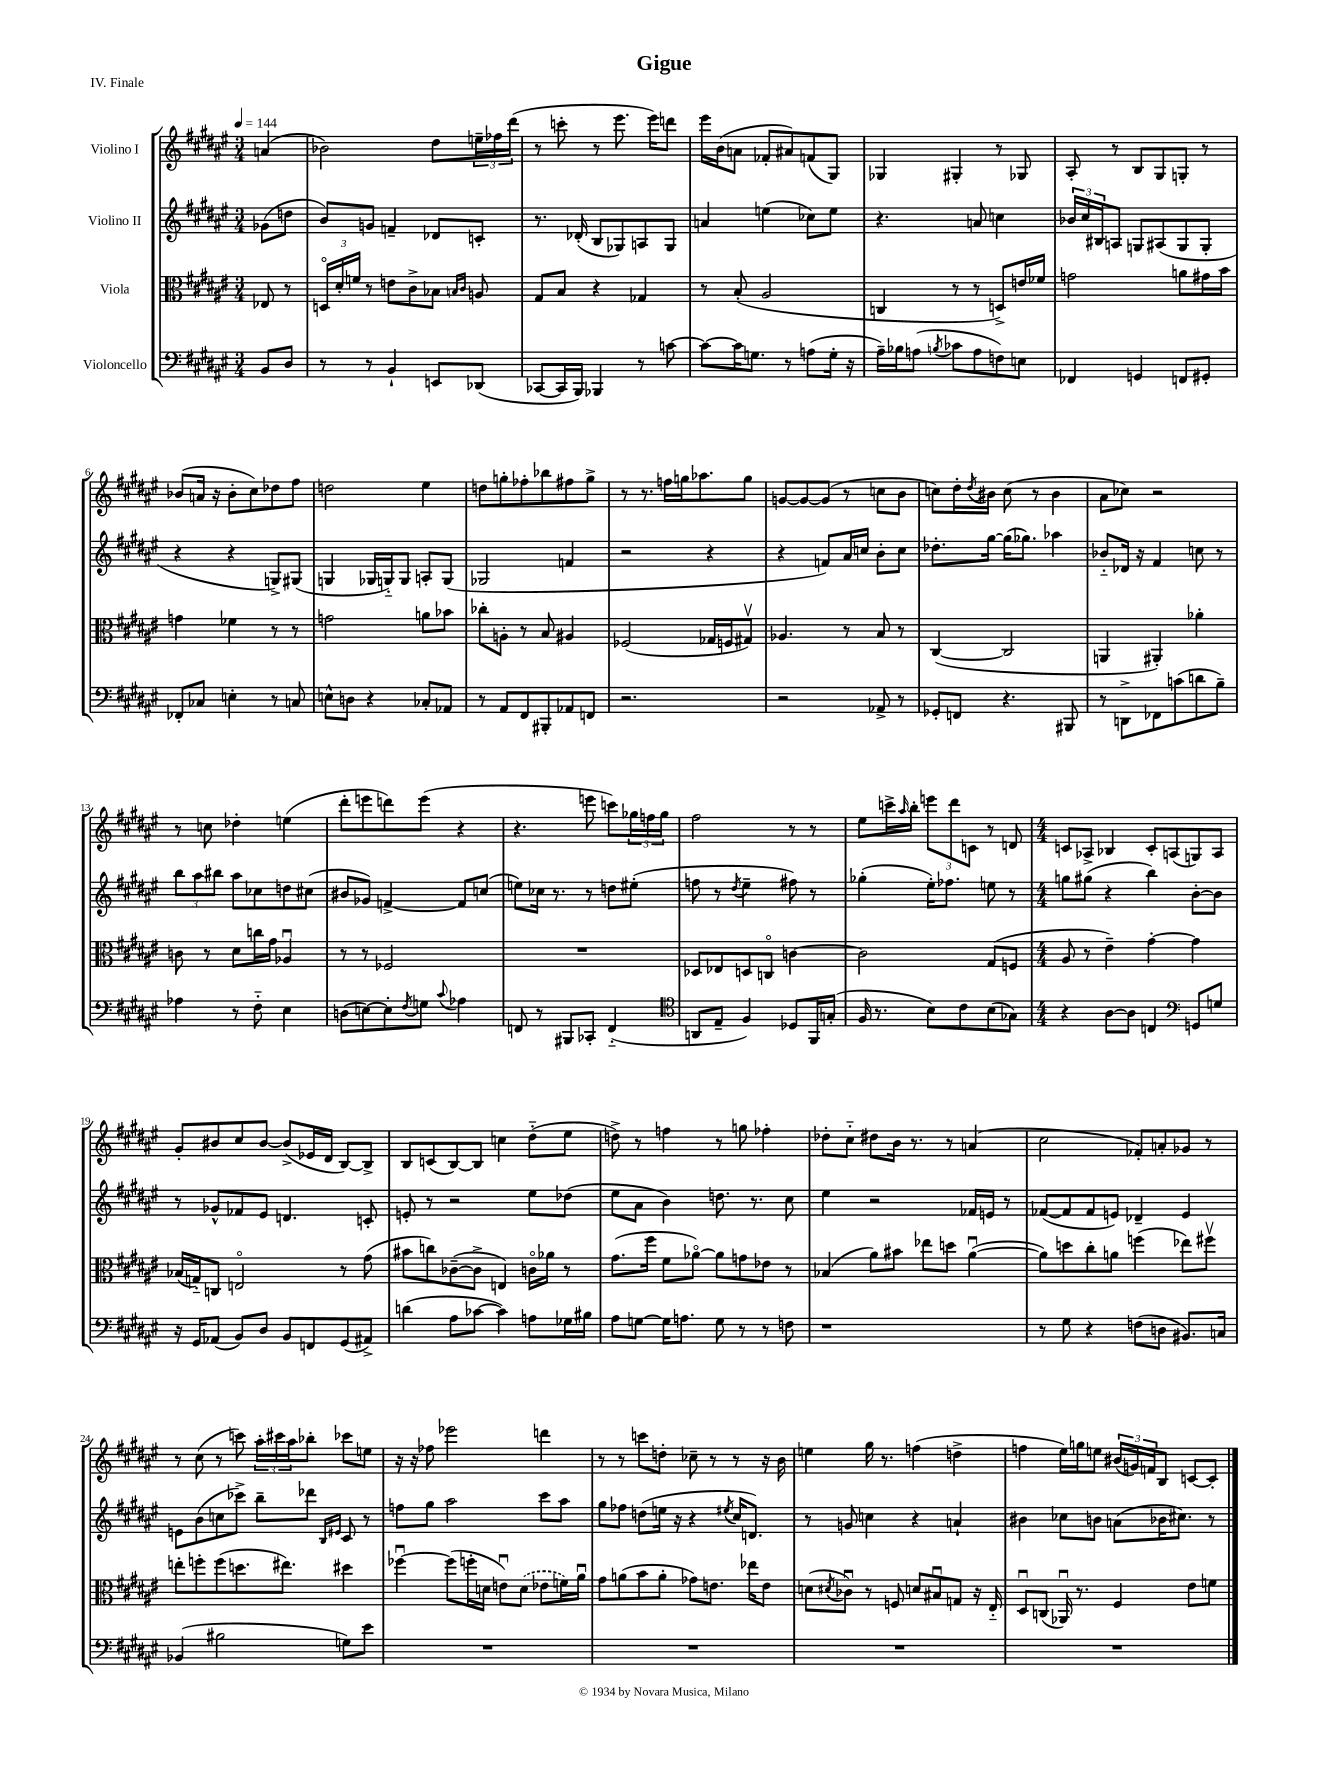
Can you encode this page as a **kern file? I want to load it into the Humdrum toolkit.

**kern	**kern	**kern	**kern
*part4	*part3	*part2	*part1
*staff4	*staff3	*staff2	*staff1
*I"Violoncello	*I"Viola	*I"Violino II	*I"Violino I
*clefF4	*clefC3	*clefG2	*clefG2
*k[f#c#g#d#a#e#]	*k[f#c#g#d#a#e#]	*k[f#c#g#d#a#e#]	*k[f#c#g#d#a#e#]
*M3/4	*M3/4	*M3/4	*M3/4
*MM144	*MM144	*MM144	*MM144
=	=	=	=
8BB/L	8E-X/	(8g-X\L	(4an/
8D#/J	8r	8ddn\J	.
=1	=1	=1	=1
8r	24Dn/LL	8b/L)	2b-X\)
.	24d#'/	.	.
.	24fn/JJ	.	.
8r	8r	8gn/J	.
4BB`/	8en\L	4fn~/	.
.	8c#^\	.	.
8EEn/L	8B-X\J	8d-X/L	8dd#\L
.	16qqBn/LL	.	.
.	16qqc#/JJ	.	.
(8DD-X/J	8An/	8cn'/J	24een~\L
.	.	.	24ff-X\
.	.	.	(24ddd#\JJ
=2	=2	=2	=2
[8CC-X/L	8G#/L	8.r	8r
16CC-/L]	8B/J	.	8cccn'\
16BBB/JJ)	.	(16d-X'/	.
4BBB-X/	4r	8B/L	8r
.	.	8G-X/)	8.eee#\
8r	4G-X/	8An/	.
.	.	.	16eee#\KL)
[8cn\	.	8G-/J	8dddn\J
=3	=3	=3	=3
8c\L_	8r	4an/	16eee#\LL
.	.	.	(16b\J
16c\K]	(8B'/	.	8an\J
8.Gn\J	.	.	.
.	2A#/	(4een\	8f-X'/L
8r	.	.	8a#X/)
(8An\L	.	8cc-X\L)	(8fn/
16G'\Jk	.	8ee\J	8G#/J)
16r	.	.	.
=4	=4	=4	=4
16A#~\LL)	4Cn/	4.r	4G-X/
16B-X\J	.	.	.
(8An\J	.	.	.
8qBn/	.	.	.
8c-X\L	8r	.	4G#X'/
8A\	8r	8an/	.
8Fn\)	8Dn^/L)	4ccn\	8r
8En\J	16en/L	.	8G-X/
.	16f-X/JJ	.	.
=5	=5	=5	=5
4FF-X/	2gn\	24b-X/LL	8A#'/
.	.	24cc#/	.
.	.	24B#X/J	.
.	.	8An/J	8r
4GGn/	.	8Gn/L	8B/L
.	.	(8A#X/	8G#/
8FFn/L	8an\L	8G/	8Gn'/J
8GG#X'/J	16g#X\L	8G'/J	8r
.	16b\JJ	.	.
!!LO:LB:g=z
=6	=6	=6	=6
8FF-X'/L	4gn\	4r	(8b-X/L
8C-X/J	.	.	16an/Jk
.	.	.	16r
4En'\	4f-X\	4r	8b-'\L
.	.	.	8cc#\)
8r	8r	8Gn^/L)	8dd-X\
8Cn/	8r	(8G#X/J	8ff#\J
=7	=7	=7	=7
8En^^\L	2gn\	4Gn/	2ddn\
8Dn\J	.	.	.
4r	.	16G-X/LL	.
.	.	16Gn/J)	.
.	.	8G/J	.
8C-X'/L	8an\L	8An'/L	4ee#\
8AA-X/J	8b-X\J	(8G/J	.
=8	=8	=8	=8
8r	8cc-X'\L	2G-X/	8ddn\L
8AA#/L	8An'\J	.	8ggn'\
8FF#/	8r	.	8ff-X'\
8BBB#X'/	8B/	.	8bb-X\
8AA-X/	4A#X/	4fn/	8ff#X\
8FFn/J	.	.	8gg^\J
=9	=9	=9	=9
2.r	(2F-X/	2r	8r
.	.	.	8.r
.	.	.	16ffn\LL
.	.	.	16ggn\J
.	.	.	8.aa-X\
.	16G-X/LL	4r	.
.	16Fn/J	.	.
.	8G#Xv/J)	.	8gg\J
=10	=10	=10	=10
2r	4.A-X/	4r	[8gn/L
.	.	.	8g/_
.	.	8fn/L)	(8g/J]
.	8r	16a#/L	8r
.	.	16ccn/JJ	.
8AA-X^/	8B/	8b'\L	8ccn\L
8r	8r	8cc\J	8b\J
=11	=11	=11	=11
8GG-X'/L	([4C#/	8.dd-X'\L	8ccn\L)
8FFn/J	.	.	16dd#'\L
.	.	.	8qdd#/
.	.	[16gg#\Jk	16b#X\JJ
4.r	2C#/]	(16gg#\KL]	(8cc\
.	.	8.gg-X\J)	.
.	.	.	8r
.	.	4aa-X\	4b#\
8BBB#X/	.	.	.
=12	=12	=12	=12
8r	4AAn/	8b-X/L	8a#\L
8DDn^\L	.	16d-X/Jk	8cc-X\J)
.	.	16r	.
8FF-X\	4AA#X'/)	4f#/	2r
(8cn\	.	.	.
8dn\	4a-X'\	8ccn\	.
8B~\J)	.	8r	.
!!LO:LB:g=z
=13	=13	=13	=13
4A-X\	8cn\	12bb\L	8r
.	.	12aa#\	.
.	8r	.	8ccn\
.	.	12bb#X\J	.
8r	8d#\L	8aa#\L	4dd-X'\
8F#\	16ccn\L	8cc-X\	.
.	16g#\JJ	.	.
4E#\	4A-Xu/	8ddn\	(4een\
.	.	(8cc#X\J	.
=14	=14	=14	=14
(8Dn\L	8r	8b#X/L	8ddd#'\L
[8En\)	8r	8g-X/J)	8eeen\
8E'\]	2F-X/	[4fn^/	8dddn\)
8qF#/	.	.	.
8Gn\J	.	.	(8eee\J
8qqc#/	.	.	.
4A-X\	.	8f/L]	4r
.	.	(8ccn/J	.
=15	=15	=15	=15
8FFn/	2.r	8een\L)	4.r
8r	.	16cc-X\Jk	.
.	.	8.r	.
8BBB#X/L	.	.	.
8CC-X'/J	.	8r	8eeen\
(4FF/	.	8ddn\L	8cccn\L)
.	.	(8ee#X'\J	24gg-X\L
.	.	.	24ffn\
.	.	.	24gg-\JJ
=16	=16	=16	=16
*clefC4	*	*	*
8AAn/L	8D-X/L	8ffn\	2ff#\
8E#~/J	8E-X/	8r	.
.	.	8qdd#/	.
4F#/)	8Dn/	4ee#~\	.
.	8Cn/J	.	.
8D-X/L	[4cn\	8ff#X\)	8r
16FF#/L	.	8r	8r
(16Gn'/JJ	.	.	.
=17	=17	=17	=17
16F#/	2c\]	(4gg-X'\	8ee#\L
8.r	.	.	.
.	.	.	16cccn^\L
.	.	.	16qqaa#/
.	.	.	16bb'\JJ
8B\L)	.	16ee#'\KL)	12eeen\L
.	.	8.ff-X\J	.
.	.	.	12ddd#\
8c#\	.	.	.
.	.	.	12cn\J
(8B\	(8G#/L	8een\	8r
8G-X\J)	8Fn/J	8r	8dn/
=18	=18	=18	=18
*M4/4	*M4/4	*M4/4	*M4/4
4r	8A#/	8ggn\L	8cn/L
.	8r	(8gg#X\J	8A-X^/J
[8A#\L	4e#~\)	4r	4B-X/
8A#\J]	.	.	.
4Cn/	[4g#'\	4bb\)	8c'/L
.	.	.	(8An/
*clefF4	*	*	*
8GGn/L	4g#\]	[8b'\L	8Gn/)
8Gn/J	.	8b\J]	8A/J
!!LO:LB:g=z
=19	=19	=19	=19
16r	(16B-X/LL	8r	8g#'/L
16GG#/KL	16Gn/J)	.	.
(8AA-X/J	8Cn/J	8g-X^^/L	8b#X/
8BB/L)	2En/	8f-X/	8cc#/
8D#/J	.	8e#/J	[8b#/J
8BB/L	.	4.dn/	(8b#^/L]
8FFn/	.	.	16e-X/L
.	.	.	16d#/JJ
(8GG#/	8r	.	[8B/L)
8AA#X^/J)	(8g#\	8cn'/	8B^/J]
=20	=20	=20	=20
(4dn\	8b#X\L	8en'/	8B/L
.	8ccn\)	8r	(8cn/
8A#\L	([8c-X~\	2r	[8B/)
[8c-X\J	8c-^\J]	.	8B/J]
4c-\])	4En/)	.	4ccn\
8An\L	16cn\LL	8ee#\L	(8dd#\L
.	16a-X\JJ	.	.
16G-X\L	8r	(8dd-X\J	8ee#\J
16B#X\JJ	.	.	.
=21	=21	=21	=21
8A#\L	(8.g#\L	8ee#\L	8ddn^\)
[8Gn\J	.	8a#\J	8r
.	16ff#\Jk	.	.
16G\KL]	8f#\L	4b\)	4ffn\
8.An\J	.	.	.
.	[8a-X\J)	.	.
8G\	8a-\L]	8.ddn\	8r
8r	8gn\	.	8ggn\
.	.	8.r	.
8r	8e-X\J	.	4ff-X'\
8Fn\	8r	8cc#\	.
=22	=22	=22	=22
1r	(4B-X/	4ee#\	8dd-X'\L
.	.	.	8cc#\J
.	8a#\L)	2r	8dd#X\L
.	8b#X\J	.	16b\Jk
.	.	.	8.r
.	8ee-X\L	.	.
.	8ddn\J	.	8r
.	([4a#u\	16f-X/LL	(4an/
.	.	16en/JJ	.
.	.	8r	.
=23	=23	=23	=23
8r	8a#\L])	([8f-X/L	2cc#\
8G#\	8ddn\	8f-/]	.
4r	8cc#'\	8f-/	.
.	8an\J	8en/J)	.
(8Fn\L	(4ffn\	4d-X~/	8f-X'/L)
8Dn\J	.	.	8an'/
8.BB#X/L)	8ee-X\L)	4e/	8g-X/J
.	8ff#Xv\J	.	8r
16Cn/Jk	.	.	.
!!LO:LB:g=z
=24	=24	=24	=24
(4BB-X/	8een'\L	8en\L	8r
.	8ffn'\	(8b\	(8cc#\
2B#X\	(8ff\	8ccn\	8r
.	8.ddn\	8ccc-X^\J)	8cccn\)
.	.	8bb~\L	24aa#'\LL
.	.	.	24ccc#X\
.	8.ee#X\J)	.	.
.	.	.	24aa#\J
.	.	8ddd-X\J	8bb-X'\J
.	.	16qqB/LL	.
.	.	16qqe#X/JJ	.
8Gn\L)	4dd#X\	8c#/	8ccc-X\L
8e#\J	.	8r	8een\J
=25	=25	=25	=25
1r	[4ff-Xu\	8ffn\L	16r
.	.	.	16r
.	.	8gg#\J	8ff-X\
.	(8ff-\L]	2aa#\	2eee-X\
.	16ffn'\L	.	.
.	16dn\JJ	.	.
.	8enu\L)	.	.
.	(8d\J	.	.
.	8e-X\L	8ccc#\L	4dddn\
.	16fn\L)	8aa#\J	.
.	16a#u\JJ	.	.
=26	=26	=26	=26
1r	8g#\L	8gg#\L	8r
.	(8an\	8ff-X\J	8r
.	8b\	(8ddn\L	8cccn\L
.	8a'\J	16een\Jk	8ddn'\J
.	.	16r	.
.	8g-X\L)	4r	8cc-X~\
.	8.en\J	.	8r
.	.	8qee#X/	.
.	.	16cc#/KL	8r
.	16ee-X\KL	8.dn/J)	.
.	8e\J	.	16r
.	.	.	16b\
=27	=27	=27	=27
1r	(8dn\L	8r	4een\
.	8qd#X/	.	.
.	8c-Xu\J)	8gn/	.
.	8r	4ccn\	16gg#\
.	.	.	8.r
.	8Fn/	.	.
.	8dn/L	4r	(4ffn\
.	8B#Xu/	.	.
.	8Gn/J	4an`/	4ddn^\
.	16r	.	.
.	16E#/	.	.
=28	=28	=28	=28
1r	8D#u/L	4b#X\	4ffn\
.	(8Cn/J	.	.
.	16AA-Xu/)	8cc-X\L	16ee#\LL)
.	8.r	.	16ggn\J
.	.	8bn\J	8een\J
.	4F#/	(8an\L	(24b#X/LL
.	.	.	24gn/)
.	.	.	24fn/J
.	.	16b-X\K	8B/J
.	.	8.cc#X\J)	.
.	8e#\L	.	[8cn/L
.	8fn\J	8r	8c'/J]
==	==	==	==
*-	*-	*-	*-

::::

→ TASK STATEMENT: Count the lines in the material above that contain the string "kern", treating uppercase and lowercase as different. Give only the number.

→ THE RESPONSE: 2